Below are lines of data, and only some are wanted. Please repeat exactly those from the line that has "L3: none -> 1.5uH (COM, SENS)" through the line that has "U2: PIC16F88 -> PIC16F628A".

### RECORDED INFORMATION
+ + + + + + +
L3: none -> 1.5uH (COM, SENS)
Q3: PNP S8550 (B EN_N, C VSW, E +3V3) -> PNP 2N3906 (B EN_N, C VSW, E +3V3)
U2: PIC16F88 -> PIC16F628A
+ + + + + + +
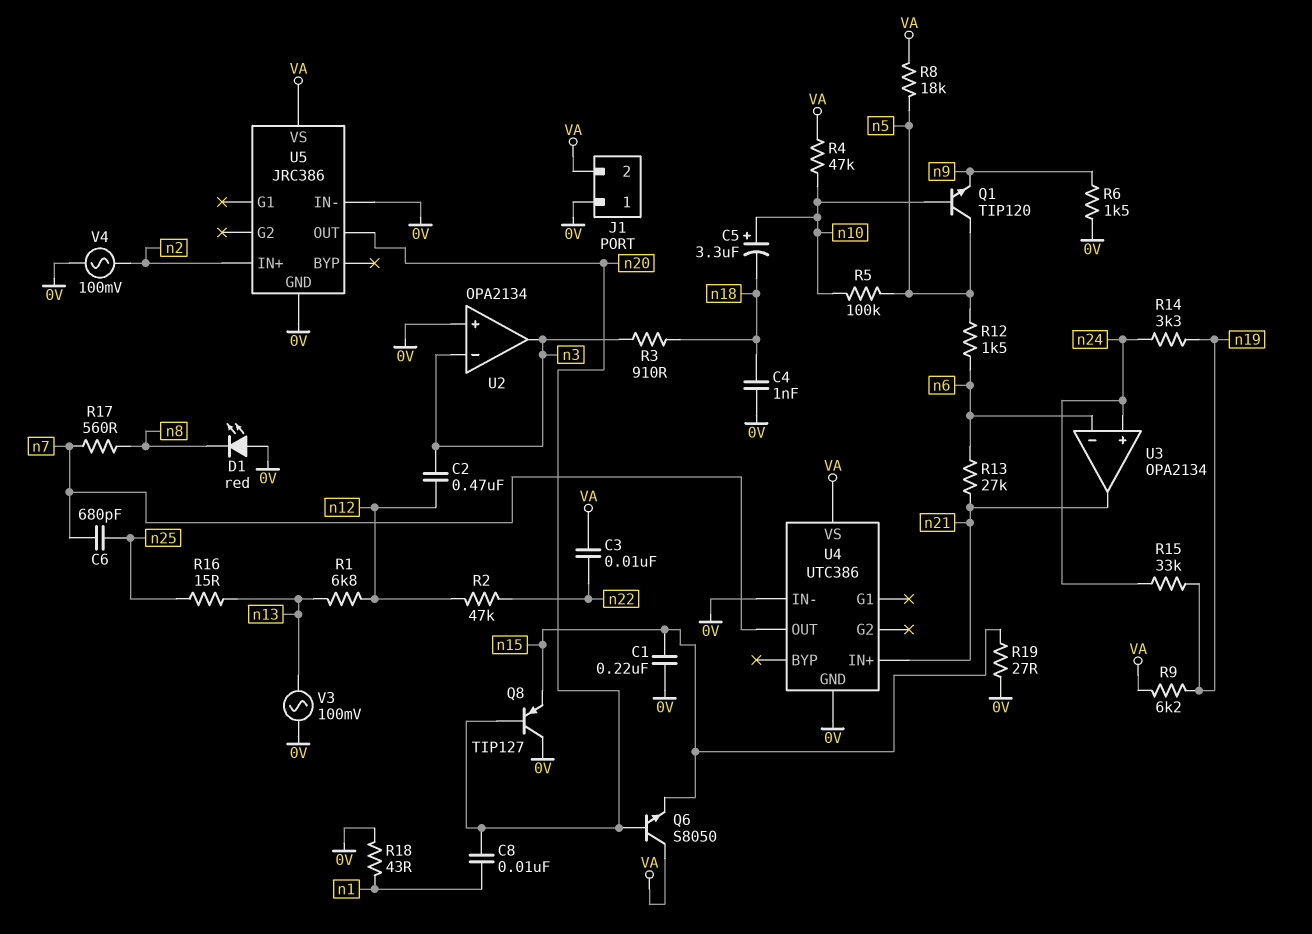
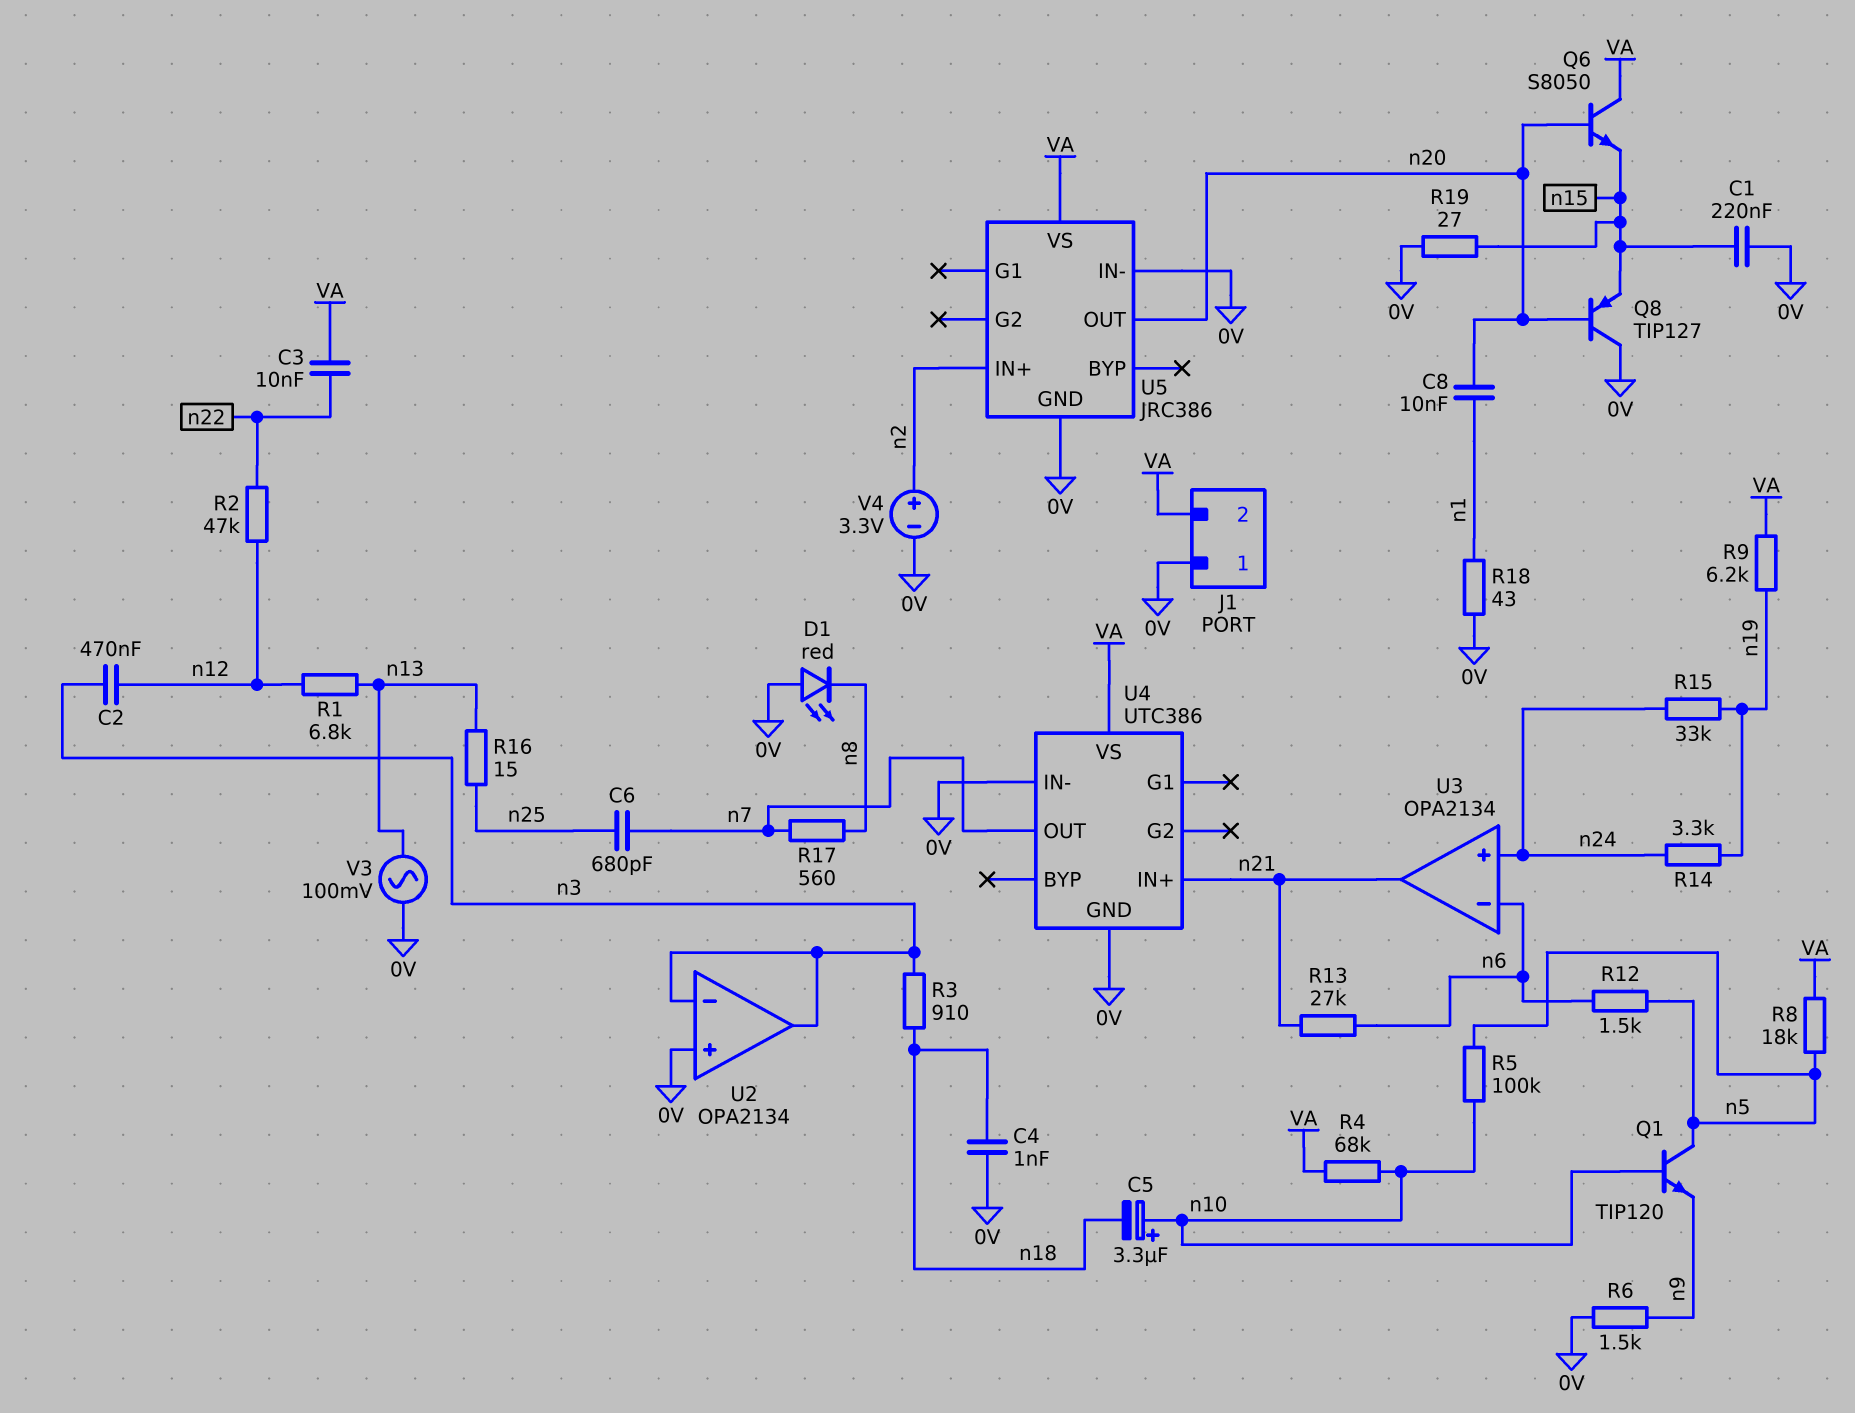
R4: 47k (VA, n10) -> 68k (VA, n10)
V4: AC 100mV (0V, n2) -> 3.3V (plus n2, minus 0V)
+ + + + + + +
### YOUR SOLUTION
L3: none -> 1.5uH (COM, SENS)
Q3: PNP S8550 (B EN_N, C VSW, E +3V3) -> PNP 2N3906 (B EN_N, C VSW, E +3V3)
U2: PIC16F88 -> PIC16F628A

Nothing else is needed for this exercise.